- _YOUR INSTRUCTIONS_
Repeat the records in full and exactly, omitting pictures.

- _RECORD EXTRACTS_
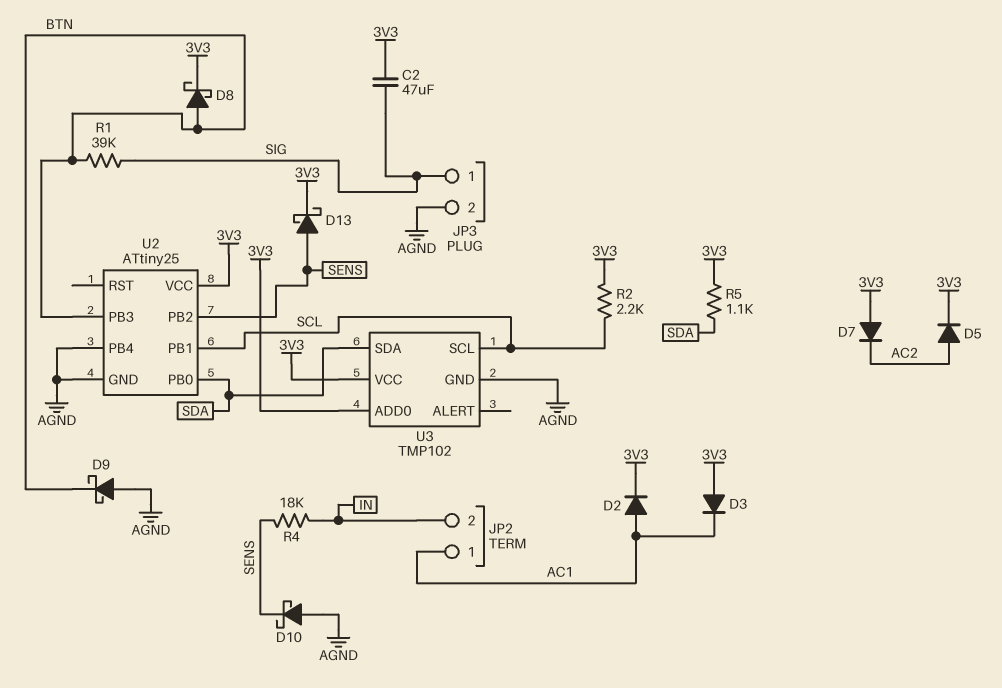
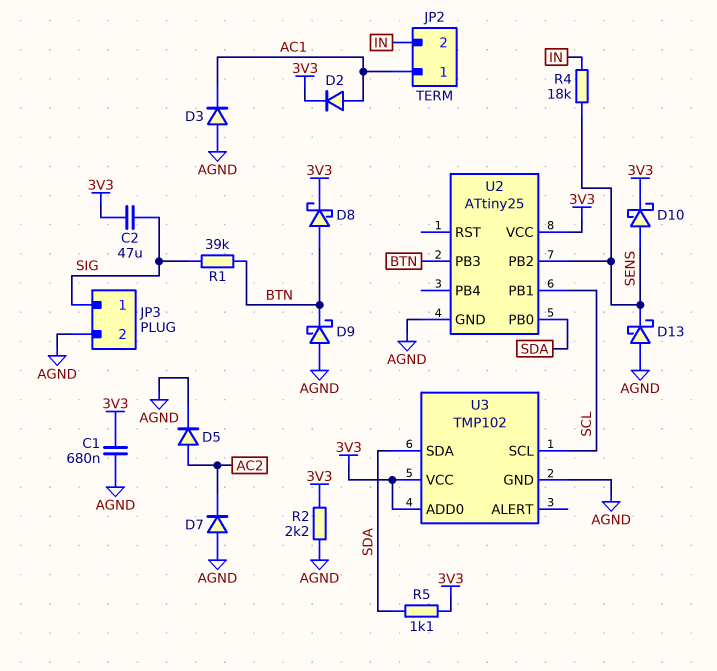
C1: none -> 680nF (3V3, AGND)
D3: diode (A 3V3, K AC1) -> diode (A AGND, K AC1)
D5: diode (A AC2, K 3V3) -> diode (A AC2, K AGND)
D7: diode (A 3V3, K AC2) -> diode (A AGND, K AC2)
D10: schottky (A AGND, K SENS) -> schottky (A SENS, K 3V3)
D13: schottky (A SENS, K 3V3) -> schottky (A AGND, K SENS)
R2: 2.2k (3V3, SCL) -> 2.2k (3V3, AGND)
U2 pin PB4: AGND -> none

- _OUTPUT BELOW_
C1: none -> 680nF (3V3, AGND)
D3: diode (A 3V3, K AC1) -> diode (A AGND, K AC1)
D5: diode (A AC2, K 3V3) -> diode (A AC2, K AGND)
D7: diode (A 3V3, K AC2) -> diode (A AGND, K AC2)
D10: schottky (A AGND, K SENS) -> schottky (A SENS, K 3V3)
D13: schottky (A SENS, K 3V3) -> schottky (A AGND, K SENS)
R2: 2.2k (3V3, SCL) -> 2.2k (3V3, AGND)
U2 pin PB4: AGND -> none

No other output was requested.